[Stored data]
::::
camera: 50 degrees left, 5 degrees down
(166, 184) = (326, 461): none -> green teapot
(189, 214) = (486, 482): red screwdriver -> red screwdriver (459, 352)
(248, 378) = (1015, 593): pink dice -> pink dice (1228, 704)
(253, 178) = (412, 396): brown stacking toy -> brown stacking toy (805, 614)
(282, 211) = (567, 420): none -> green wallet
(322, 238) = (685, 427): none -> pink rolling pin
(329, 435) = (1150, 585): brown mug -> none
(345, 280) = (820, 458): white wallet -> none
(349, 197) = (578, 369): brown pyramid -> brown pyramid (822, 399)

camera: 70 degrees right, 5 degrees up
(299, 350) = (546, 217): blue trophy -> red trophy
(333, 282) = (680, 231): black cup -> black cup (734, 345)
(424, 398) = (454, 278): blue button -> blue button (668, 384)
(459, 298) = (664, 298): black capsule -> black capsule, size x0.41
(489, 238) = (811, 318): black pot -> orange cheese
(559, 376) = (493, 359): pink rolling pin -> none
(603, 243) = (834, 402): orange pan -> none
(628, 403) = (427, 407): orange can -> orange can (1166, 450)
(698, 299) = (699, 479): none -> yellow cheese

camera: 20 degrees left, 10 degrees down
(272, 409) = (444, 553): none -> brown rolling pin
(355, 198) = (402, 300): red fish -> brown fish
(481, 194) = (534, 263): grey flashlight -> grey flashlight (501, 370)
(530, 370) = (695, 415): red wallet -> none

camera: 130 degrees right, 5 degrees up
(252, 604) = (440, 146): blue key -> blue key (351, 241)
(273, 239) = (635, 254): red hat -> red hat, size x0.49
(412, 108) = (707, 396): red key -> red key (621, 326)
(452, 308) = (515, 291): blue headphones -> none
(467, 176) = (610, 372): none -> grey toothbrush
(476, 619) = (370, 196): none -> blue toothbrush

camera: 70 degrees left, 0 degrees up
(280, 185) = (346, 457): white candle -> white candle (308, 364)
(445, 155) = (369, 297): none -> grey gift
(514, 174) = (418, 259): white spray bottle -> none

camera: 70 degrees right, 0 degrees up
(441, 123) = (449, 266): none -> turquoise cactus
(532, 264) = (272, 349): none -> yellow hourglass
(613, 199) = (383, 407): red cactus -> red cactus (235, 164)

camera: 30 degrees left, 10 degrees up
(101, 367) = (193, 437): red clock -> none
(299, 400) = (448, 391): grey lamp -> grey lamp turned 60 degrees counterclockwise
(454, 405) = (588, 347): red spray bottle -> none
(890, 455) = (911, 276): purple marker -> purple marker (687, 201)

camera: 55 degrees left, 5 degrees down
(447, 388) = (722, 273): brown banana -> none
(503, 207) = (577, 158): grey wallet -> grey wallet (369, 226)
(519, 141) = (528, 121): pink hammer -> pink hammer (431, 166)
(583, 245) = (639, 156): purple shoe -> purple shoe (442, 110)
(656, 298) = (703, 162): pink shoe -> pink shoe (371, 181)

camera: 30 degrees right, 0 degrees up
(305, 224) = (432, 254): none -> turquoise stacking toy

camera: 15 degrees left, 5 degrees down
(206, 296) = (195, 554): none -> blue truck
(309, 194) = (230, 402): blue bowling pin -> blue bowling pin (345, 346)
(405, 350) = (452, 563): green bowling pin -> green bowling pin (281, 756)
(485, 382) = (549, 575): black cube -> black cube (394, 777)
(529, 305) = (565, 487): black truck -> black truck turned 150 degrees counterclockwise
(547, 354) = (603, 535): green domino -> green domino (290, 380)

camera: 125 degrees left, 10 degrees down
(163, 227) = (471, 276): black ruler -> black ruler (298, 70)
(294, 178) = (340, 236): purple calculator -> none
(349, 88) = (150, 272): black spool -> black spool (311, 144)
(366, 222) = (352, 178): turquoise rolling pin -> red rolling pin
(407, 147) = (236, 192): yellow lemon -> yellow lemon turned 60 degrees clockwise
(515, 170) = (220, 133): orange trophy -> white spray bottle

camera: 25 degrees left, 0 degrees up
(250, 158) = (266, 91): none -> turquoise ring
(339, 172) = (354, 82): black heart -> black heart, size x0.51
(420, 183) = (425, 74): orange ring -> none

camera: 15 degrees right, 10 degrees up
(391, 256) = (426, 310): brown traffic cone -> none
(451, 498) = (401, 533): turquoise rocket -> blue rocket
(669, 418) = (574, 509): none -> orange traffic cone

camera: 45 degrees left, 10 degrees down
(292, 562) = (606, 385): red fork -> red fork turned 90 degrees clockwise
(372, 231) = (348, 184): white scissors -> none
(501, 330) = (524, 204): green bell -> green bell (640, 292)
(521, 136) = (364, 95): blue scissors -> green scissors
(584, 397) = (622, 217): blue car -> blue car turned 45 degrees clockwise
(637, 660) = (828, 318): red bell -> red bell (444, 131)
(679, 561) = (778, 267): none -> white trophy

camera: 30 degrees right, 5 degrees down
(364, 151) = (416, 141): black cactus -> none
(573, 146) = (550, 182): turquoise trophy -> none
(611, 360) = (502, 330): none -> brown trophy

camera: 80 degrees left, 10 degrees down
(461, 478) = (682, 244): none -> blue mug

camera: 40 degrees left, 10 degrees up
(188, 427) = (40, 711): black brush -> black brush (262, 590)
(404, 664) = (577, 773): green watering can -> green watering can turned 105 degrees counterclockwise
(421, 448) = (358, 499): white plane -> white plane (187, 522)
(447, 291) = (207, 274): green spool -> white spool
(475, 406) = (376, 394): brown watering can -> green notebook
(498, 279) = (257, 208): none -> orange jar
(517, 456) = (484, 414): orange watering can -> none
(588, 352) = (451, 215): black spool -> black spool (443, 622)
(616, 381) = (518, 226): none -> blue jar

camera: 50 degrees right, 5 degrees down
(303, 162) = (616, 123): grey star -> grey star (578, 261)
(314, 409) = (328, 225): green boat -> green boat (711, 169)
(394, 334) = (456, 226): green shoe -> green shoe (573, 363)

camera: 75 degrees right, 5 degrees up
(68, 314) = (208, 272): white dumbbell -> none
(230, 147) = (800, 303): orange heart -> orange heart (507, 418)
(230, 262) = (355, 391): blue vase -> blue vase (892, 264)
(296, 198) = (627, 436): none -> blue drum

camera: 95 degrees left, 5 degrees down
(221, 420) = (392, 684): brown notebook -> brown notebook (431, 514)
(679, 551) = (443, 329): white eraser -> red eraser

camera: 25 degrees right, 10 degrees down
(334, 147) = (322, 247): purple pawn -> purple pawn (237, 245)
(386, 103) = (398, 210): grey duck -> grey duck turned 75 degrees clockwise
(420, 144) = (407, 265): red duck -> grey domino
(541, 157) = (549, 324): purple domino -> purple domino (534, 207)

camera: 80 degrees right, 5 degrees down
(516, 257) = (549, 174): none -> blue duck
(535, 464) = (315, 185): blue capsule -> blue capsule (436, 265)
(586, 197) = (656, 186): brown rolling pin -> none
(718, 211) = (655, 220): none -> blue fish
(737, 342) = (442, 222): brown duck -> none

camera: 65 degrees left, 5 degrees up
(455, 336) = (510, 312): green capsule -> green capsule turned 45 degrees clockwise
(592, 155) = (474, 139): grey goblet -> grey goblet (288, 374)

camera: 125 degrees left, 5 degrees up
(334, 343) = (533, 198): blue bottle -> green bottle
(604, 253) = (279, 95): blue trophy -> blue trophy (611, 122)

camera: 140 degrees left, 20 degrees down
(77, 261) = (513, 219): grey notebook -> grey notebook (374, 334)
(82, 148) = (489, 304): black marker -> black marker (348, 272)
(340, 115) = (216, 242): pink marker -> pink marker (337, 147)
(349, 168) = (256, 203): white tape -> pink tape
::::
THE TASK> Would you write out all of the data again, unchanged?

OUTPUT FOR THIS EXERCISE>
camera: 50 degrees left, 5 degrees down
(166, 184) = (326, 461): none -> green teapot
(189, 214) = (486, 482): red screwdriver -> red screwdriver (459, 352)
(248, 378) = (1015, 593): pink dice -> pink dice (1228, 704)
(253, 178) = (412, 396): brown stacking toy -> brown stacking toy (805, 614)
(282, 211) = (567, 420): none -> green wallet
(322, 238) = (685, 427): none -> pink rolling pin
(329, 435) = (1150, 585): brown mug -> none
(345, 280) = (820, 458): white wallet -> none
(349, 197) = (578, 369): brown pyramid -> brown pyramid (822, 399)

camera: 70 degrees right, 5 degrees up
(299, 350) = (546, 217): blue trophy -> red trophy
(333, 282) = (680, 231): black cup -> black cup (734, 345)
(424, 398) = (454, 278): blue button -> blue button (668, 384)
(459, 298) = (664, 298): black capsule -> black capsule, size x0.41
(489, 238) = (811, 318): black pot -> orange cheese
(559, 376) = (493, 359): pink rolling pin -> none
(603, 243) = (834, 402): orange pan -> none
(628, 403) = (427, 407): orange can -> orange can (1166, 450)
(698, 299) = (699, 479): none -> yellow cheese

camera: 20 degrees left, 10 degrees down
(272, 409) = (444, 553): none -> brown rolling pin
(355, 198) = (402, 300): red fish -> brown fish
(481, 194) = (534, 263): grey flashlight -> grey flashlight (501, 370)
(530, 370) = (695, 415): red wallet -> none

camera: 130 degrees right, 5 degrees up
(252, 604) = (440, 146): blue key -> blue key (351, 241)
(273, 239) = (635, 254): red hat -> red hat, size x0.49
(412, 108) = (707, 396): red key -> red key (621, 326)
(452, 308) = (515, 291): blue headphones -> none
(467, 176) = (610, 372): none -> grey toothbrush
(476, 619) = (370, 196): none -> blue toothbrush

camera: 70 degrees left, 0 degrees up
(280, 185) = (346, 457): white candle -> white candle (308, 364)
(445, 155) = (369, 297): none -> grey gift
(514, 174) = (418, 259): white spray bottle -> none

camera: 70 degrees right, 0 degrees up
(441, 123) = (449, 266): none -> turquoise cactus
(532, 264) = (272, 349): none -> yellow hourglass
(613, 199) = (383, 407): red cactus -> red cactus (235, 164)

camera: 30 degrees left, 10 degrees up
(101, 367) = (193, 437): red clock -> none
(299, 400) = (448, 391): grey lamp -> grey lamp turned 60 degrees counterclockwise
(454, 405) = (588, 347): red spray bottle -> none
(890, 455) = (911, 276): purple marker -> purple marker (687, 201)

camera: 55 degrees left, 5 degrees down
(447, 388) = (722, 273): brown banana -> none
(503, 207) = (577, 158): grey wallet -> grey wallet (369, 226)
(519, 141) = (528, 121): pink hammer -> pink hammer (431, 166)
(583, 245) = (639, 156): purple shoe -> purple shoe (442, 110)
(656, 298) = (703, 162): pink shoe -> pink shoe (371, 181)

camera: 30 degrees right, 0 degrees up
(305, 224) = (432, 254): none -> turquoise stacking toy

camera: 15 degrees left, 5 degrees down
(206, 296) = (195, 554): none -> blue truck
(309, 194) = (230, 402): blue bowling pin -> blue bowling pin (345, 346)
(405, 350) = (452, 563): green bowling pin -> green bowling pin (281, 756)
(485, 382) = (549, 575): black cube -> black cube (394, 777)
(529, 305) = (565, 487): black truck -> black truck turned 150 degrees counterclockwise
(547, 354) = (603, 535): green domino -> green domino (290, 380)

camera: 125 degrees left, 10 degrees down
(163, 227) = (471, 276): black ruler -> black ruler (298, 70)
(294, 178) = (340, 236): purple calculator -> none
(349, 88) = (150, 272): black spool -> black spool (311, 144)
(366, 222) = (352, 178): turquoise rolling pin -> red rolling pin
(407, 147) = (236, 192): yellow lemon -> yellow lemon turned 60 degrees clockwise
(515, 170) = (220, 133): orange trophy -> white spray bottle

camera: 25 degrees left, 0 degrees up
(250, 158) = (266, 91): none -> turquoise ring
(339, 172) = (354, 82): black heart -> black heart, size x0.51
(420, 183) = (425, 74): orange ring -> none

camera: 15 degrees right, 10 degrees up
(391, 256) = (426, 310): brown traffic cone -> none
(451, 498) = (401, 533): turquoise rocket -> blue rocket
(669, 418) = (574, 509): none -> orange traffic cone

camera: 45 degrees left, 10 degrees down
(292, 562) = (606, 385): red fork -> red fork turned 90 degrees clockwise
(372, 231) = (348, 184): white scissors -> none
(501, 330) = (524, 204): green bell -> green bell (640, 292)
(521, 136) = (364, 95): blue scissors -> green scissors
(584, 397) = (622, 217): blue car -> blue car turned 45 degrees clockwise
(637, 660) = (828, 318): red bell -> red bell (444, 131)
(679, 561) = (778, 267): none -> white trophy

camera: 30 degrees right, 5 degrees down
(364, 151) = (416, 141): black cactus -> none
(573, 146) = (550, 182): turquoise trophy -> none
(611, 360) = (502, 330): none -> brown trophy

camera: 80 degrees left, 10 degrees down
(461, 478) = (682, 244): none -> blue mug

camera: 40 degrees left, 10 degrees up
(188, 427) = (40, 711): black brush -> black brush (262, 590)
(404, 664) = (577, 773): green watering can -> green watering can turned 105 degrees counterclockwise
(421, 448) = (358, 499): white plane -> white plane (187, 522)
(447, 291) = (207, 274): green spool -> white spool
(475, 406) = (376, 394): brown watering can -> green notebook
(498, 279) = (257, 208): none -> orange jar
(517, 456) = (484, 414): orange watering can -> none
(588, 352) = (451, 215): black spool -> black spool (443, 622)
(616, 381) = (518, 226): none -> blue jar

camera: 50 degrees right, 5 degrees down
(303, 162) = (616, 123): grey star -> grey star (578, 261)
(314, 409) = (328, 225): green boat -> green boat (711, 169)
(394, 334) = (456, 226): green shoe -> green shoe (573, 363)

camera: 75 degrees right, 5 degrees up
(68, 314) = (208, 272): white dumbbell -> none
(230, 147) = (800, 303): orange heart -> orange heart (507, 418)
(230, 262) = (355, 391): blue vase -> blue vase (892, 264)
(296, 198) = (627, 436): none -> blue drum

camera: 95 degrees left, 5 degrees down
(221, 420) = (392, 684): brown notebook -> brown notebook (431, 514)
(679, 551) = (443, 329): white eraser -> red eraser

camera: 25 degrees right, 10 degrees down
(334, 147) = (322, 247): purple pawn -> purple pawn (237, 245)
(386, 103) = (398, 210): grey duck -> grey duck turned 75 degrees clockwise
(420, 144) = (407, 265): red duck -> grey domino
(541, 157) = (549, 324): purple domino -> purple domino (534, 207)

camera: 80 degrees right, 5 degrees down
(516, 257) = (549, 174): none -> blue duck
(535, 464) = (315, 185): blue capsule -> blue capsule (436, 265)
(586, 197) = (656, 186): brown rolling pin -> none
(718, 211) = (655, 220): none -> blue fish
(737, 342) = (442, 222): brown duck -> none

camera: 65 degrees left, 5 degrees up
(455, 336) = (510, 312): green capsule -> green capsule turned 45 degrees clockwise
(592, 155) = (474, 139): grey goblet -> grey goblet (288, 374)

camera: 125 degrees left, 5 degrees up
(334, 343) = (533, 198): blue bottle -> green bottle
(604, 253) = (279, 95): blue trophy -> blue trophy (611, 122)

camera: 140 degrees left, 20 degrees down
(77, 261) = (513, 219): grey notebook -> grey notebook (374, 334)
(82, 148) = (489, 304): black marker -> black marker (348, 272)
(340, 115) = (216, 242): pink marker -> pink marker (337, 147)
(349, 168) = (256, 203): white tape -> pink tape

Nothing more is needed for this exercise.